Problem details ▸ Go through the data below and copy each line that includes "none".

Records for processing START

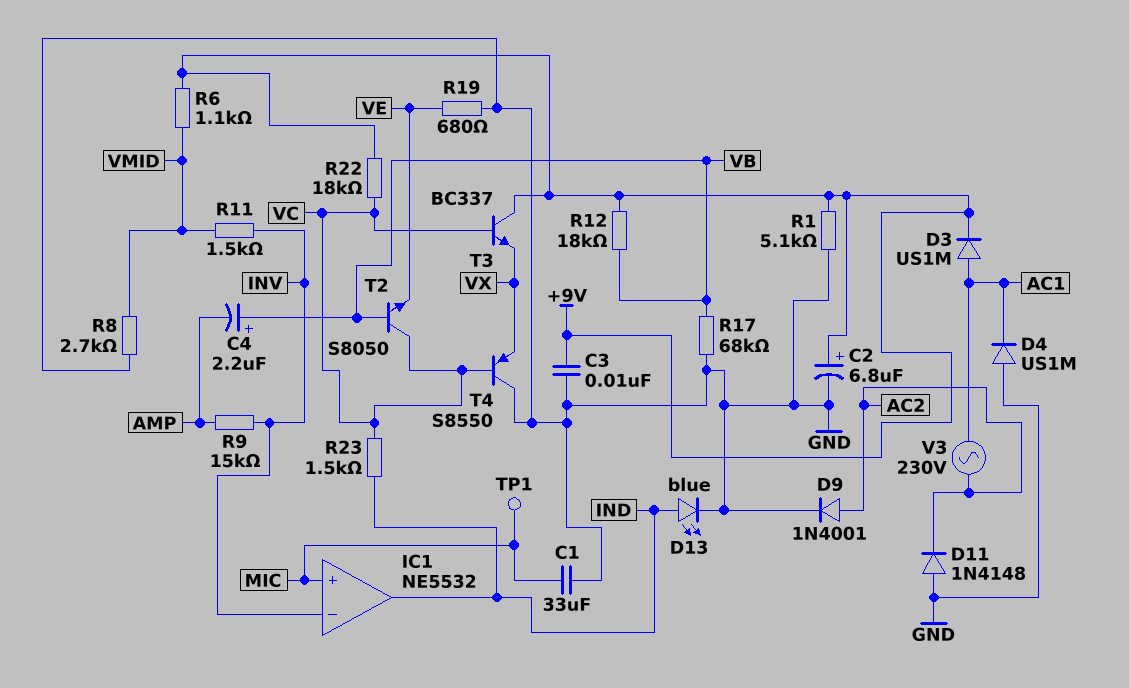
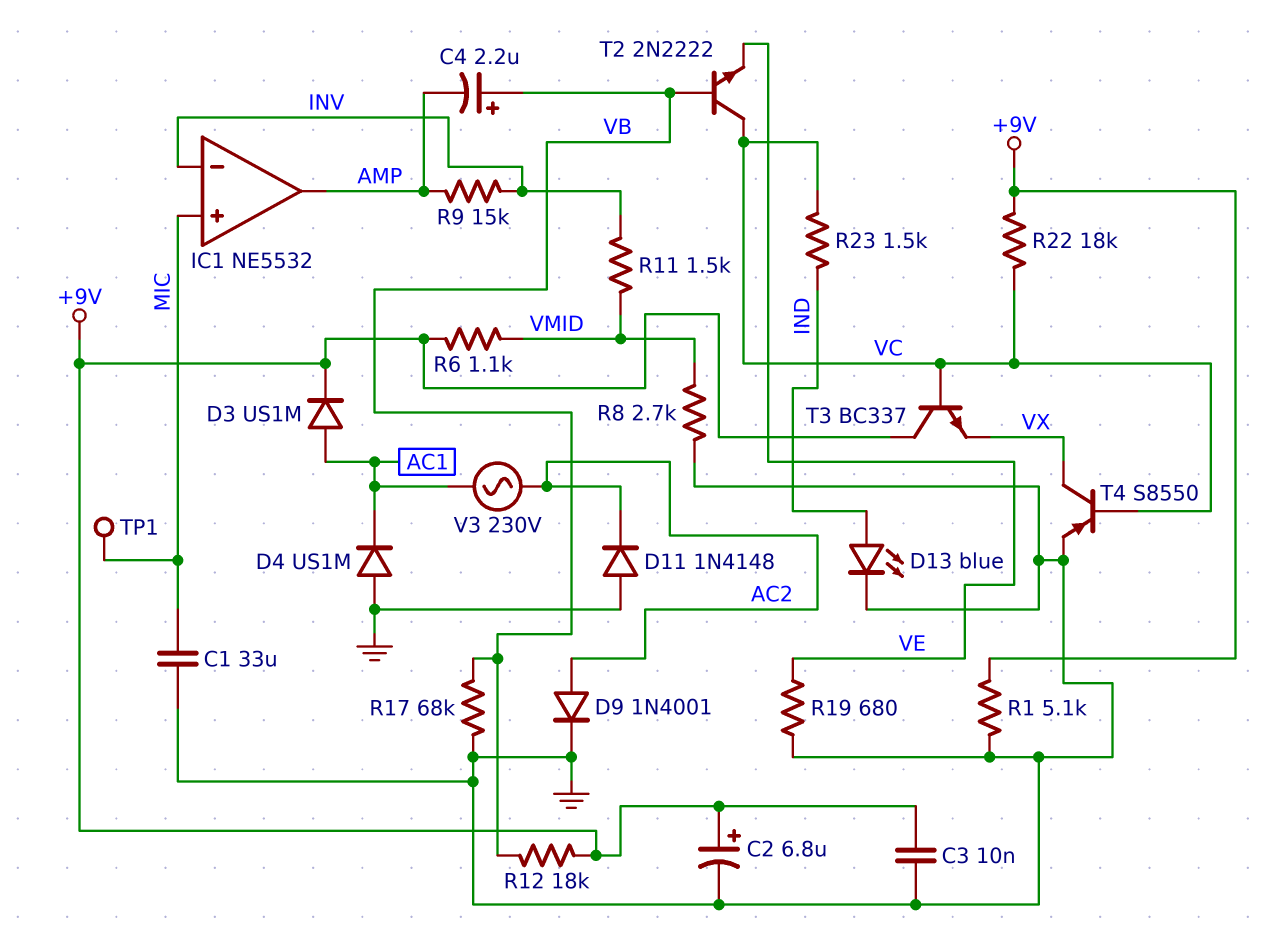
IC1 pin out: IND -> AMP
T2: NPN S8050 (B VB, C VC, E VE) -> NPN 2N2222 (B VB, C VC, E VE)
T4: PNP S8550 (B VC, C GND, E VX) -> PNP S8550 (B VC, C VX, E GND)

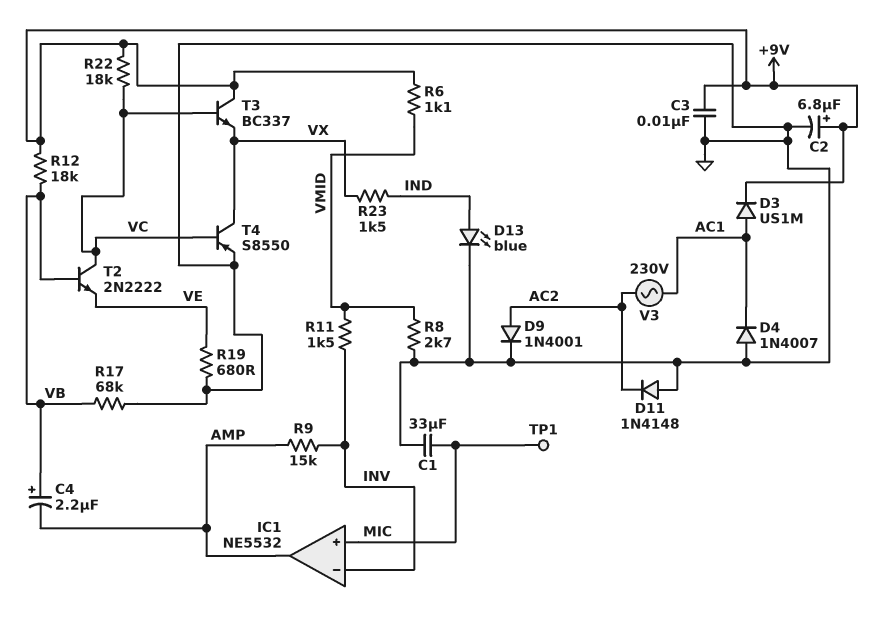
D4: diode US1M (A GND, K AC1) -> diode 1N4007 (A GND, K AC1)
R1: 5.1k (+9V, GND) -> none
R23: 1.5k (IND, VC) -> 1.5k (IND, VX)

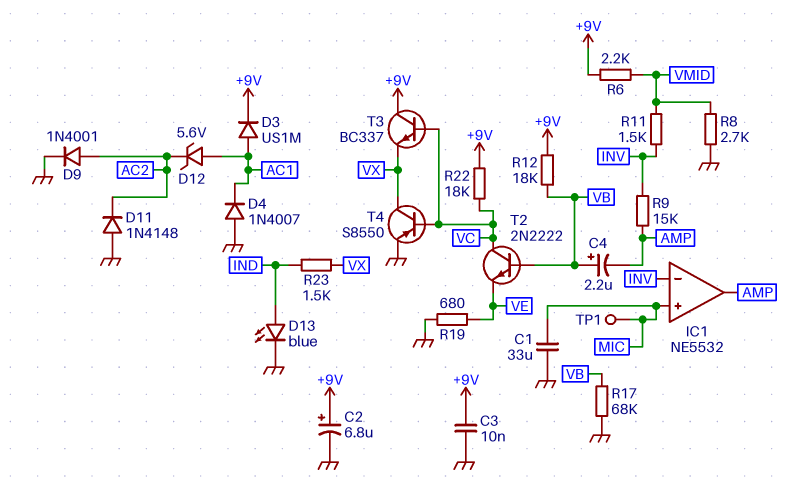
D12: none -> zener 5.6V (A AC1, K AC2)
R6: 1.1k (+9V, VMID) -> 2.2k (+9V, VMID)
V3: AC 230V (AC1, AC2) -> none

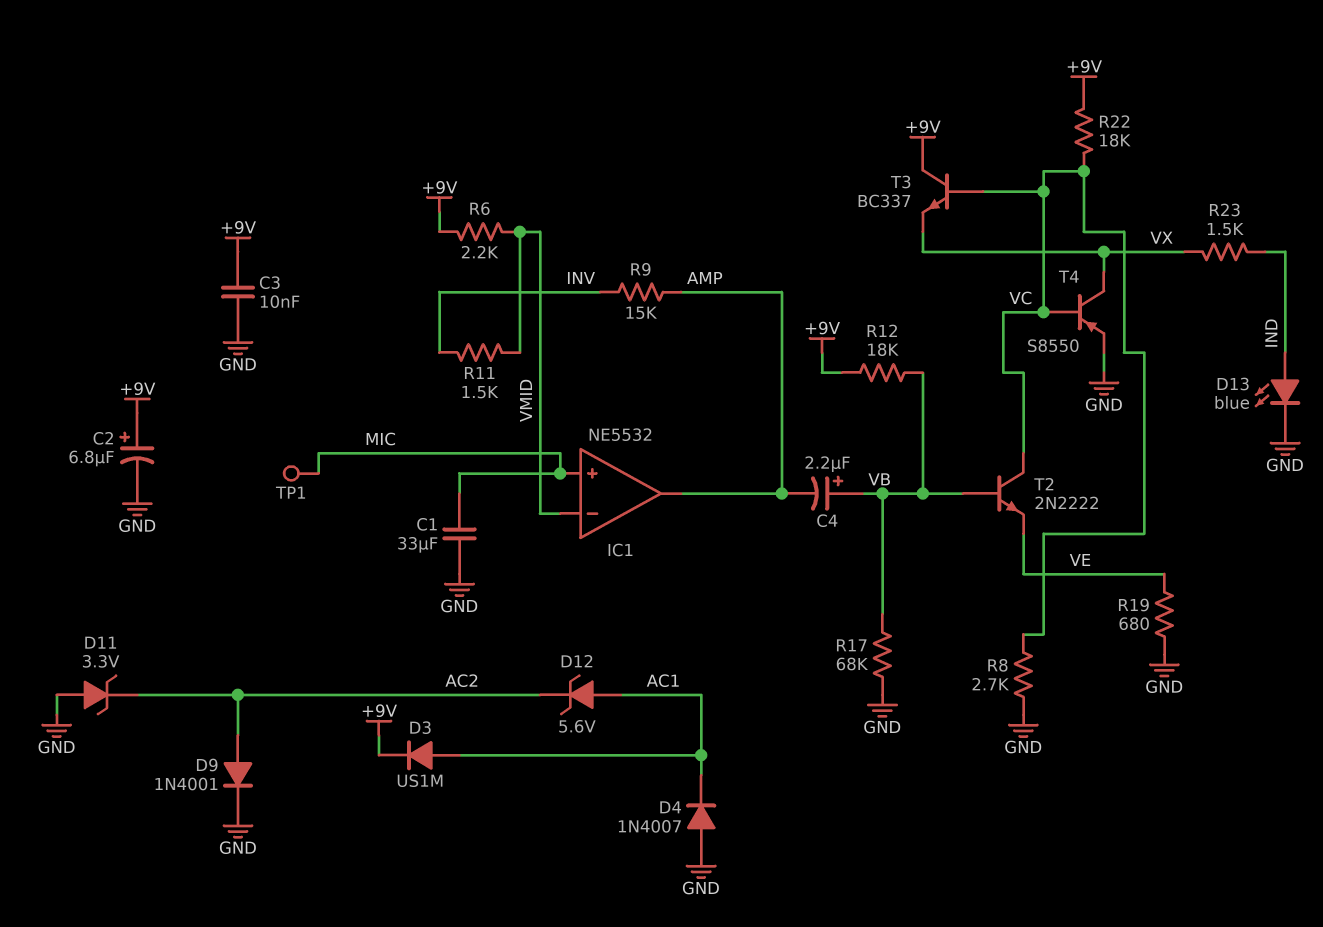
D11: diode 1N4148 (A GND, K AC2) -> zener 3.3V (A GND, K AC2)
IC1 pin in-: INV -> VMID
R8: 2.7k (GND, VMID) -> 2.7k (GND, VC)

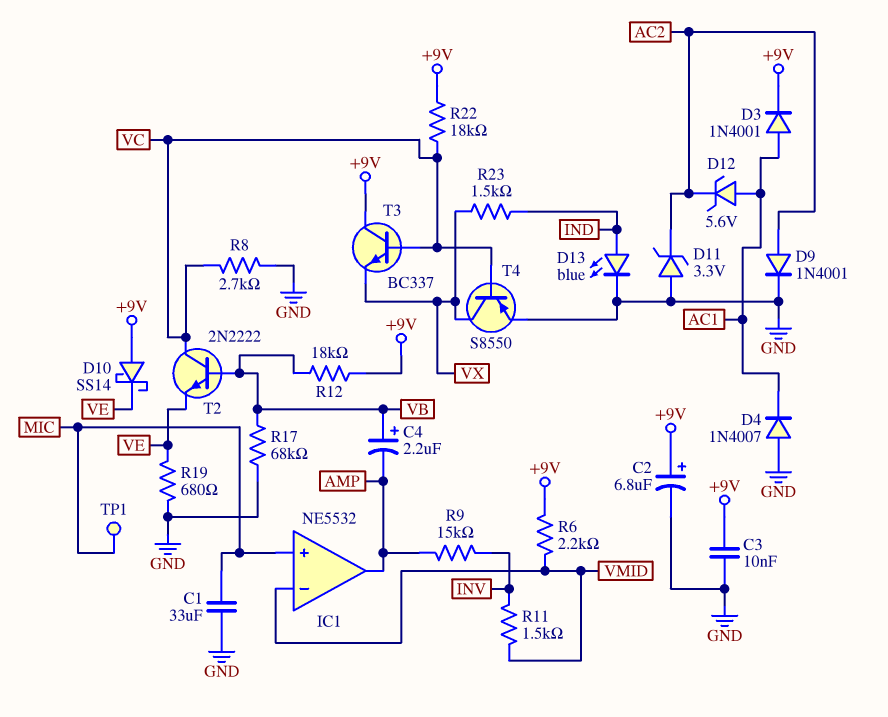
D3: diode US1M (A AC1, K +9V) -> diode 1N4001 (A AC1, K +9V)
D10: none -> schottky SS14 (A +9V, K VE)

Records for processing END

Your solution ▸
R1: 5.1k (+9V, GND) -> none
D12: none -> zener 5.6V (A AC1, K AC2)
V3: AC 230V (AC1, AC2) -> none
D10: none -> schottky SS14 (A +9V, K VE)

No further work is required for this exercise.